↓↓↓

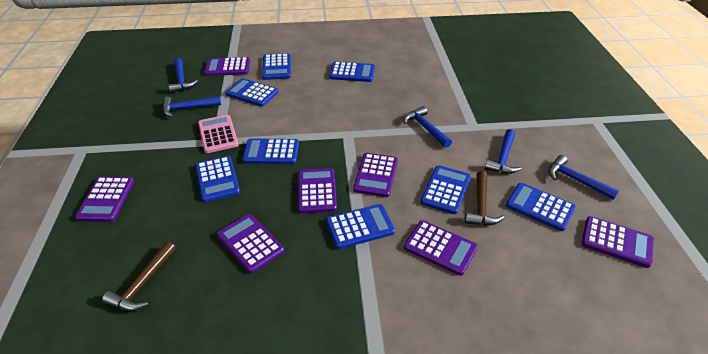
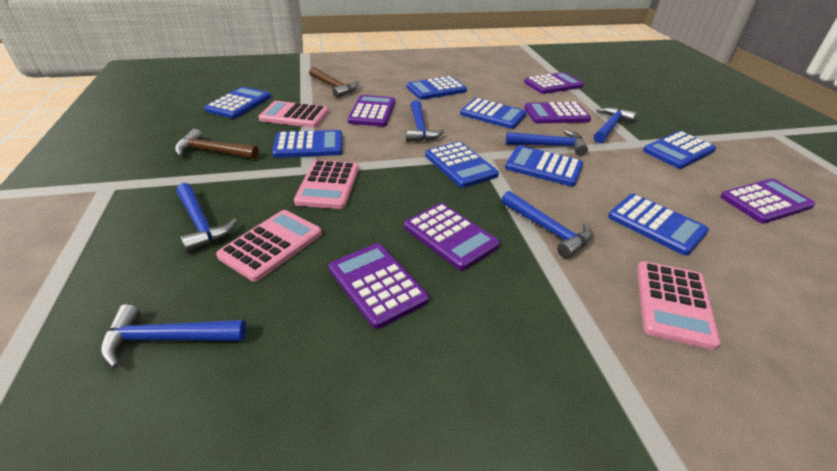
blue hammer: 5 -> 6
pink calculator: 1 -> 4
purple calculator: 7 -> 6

↑↑↑
↓↓↓

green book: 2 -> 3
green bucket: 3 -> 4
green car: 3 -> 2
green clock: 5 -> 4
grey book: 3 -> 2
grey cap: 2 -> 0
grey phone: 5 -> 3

↑↑↑

• [Task goal]:
Of the lines above, retype only those from the line containing "green car: 3 -> 2" through the line containing "grey phone: 5 -> 3", including both, exactly.

• [Task output]:
green car: 3 -> 2
green clock: 5 -> 4
grey book: 3 -> 2
grey cap: 2 -> 0
grey phone: 5 -> 3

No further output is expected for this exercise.